> What you should do: Retype, word for word, each line between the lines holding "blue teddy bear: 7 -> 9" and "grey house: 1 -> 3", inclusive, and leave the rest of the data alone.

Top of Provided records

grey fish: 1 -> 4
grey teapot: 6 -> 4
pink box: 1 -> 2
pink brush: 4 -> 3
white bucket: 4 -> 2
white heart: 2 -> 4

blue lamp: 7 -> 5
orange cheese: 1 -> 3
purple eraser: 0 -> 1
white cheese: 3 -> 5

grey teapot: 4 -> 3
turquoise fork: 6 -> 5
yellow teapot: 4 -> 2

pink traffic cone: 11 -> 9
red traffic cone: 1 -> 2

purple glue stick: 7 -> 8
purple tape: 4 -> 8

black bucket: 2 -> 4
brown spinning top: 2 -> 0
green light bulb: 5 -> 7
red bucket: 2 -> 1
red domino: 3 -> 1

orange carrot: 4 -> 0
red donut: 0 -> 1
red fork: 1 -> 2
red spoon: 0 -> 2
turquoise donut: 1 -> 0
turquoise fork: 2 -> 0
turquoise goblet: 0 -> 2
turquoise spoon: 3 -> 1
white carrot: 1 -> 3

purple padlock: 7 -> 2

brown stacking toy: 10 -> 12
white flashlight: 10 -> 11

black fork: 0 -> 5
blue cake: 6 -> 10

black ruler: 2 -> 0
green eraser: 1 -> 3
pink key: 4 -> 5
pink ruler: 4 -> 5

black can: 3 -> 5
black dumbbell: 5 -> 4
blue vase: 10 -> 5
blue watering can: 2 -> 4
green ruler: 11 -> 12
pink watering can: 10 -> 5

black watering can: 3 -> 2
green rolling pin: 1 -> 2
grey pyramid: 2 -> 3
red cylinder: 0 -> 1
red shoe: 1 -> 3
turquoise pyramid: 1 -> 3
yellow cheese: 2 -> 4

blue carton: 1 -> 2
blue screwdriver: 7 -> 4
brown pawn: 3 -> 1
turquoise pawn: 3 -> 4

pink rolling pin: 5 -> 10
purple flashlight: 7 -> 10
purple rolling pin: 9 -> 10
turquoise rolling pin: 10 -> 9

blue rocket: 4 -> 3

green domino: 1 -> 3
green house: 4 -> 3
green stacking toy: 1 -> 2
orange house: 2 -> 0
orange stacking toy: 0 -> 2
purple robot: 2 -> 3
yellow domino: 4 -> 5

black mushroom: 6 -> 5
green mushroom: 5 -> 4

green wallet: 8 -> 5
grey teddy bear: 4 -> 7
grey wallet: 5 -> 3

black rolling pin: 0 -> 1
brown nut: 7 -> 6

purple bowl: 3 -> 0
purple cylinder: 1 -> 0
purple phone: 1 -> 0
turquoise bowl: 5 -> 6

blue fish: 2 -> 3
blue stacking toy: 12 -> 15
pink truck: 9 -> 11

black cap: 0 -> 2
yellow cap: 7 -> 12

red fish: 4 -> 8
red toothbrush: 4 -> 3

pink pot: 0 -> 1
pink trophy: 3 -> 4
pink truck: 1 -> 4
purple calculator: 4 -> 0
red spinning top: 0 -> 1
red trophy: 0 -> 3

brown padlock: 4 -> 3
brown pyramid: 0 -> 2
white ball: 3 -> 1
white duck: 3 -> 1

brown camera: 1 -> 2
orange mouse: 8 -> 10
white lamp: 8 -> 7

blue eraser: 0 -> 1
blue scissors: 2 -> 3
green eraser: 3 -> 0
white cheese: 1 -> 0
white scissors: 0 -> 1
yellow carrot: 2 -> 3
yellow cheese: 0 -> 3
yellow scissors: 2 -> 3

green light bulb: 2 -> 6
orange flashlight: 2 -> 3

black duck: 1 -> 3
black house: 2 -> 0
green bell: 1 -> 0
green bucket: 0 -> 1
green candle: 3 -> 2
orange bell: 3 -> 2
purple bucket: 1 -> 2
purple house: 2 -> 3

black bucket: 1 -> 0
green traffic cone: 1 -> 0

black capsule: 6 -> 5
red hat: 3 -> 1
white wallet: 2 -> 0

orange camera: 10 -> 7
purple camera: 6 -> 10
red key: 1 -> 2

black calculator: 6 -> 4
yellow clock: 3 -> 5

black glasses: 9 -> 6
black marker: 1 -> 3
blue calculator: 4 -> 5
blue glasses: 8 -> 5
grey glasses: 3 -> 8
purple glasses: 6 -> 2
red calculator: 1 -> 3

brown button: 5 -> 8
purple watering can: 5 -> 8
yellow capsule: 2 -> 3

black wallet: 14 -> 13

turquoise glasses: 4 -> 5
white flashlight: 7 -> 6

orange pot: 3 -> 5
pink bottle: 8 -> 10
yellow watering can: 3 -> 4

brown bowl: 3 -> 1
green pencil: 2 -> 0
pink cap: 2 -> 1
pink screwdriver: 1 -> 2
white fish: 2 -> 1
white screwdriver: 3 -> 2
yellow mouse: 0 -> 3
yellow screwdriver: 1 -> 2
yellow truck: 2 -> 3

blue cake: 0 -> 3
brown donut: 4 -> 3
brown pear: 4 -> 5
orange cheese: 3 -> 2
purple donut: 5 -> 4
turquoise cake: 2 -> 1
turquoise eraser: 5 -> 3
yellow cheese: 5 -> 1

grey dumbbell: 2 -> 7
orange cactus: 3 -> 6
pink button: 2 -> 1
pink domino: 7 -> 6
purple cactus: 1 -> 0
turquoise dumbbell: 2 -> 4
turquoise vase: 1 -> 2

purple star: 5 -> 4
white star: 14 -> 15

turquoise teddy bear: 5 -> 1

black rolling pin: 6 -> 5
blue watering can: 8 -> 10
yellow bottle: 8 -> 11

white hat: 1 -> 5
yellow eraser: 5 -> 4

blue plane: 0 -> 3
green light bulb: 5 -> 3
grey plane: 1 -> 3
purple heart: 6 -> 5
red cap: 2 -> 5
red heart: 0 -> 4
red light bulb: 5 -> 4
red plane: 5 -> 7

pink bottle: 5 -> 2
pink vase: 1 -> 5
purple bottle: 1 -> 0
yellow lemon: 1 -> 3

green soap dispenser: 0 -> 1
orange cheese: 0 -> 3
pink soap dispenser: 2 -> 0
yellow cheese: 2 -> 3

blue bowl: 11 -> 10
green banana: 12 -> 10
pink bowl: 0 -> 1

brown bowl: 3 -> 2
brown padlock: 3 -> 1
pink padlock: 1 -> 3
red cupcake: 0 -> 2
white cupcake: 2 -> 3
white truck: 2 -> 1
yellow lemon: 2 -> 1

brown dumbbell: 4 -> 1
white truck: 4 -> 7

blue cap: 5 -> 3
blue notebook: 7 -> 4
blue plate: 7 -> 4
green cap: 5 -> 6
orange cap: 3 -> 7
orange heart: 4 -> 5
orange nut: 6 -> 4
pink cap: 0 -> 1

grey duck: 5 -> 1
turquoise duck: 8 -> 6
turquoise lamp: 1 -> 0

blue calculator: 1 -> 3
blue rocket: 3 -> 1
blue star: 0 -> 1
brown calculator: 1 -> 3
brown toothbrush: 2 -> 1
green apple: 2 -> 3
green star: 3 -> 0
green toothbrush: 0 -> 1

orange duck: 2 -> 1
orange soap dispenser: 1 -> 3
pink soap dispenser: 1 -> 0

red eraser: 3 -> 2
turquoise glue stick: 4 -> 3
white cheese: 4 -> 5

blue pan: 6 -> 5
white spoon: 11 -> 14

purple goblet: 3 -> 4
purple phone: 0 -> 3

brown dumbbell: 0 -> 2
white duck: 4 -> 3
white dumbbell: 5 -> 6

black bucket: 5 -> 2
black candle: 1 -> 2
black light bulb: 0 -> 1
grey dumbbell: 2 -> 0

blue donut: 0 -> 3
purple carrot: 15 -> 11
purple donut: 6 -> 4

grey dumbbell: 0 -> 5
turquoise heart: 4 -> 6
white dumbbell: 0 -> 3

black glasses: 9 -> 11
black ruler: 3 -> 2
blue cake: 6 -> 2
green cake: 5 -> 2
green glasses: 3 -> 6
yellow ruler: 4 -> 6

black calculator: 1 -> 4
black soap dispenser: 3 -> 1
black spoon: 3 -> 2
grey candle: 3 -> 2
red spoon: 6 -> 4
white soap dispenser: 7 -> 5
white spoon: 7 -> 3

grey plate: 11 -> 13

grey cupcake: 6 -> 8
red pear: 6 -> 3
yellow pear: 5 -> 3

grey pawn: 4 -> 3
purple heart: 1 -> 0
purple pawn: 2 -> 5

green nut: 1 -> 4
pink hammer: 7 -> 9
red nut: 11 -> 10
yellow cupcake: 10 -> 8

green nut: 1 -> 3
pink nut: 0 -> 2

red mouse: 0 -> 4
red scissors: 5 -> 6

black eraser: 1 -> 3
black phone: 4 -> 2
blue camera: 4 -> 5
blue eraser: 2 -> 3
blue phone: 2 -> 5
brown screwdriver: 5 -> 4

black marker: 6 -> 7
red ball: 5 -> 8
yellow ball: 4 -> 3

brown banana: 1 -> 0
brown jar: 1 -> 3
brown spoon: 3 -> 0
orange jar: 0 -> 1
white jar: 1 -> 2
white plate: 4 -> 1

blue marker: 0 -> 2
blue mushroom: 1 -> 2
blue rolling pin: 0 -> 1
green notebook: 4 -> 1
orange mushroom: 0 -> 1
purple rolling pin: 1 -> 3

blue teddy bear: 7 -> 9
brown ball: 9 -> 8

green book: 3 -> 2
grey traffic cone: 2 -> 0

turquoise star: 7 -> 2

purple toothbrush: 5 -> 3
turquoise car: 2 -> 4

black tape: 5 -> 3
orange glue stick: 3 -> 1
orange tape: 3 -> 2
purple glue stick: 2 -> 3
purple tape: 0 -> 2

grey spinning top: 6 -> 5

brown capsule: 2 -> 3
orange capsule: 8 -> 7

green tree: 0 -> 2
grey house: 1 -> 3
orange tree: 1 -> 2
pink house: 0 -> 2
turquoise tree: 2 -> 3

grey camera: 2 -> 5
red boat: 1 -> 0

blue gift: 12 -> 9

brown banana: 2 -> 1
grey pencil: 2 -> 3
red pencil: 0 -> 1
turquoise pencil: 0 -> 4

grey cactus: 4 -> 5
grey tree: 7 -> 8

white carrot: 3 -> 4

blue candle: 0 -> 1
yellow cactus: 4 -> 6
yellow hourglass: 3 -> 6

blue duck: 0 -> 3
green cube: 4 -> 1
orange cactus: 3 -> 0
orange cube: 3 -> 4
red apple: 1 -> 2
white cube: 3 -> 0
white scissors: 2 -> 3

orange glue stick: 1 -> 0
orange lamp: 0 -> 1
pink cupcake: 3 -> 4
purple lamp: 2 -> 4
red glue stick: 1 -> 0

Bottom of Provided records

> Result:
blue teddy bear: 7 -> 9
brown ball: 9 -> 8

green book: 3 -> 2
grey traffic cone: 2 -> 0

turquoise star: 7 -> 2

purple toothbrush: 5 -> 3
turquoise car: 2 -> 4

black tape: 5 -> 3
orange glue stick: 3 -> 1
orange tape: 3 -> 2
purple glue stick: 2 -> 3
purple tape: 0 -> 2

grey spinning top: 6 -> 5

brown capsule: 2 -> 3
orange capsule: 8 -> 7

green tree: 0 -> 2
grey house: 1 -> 3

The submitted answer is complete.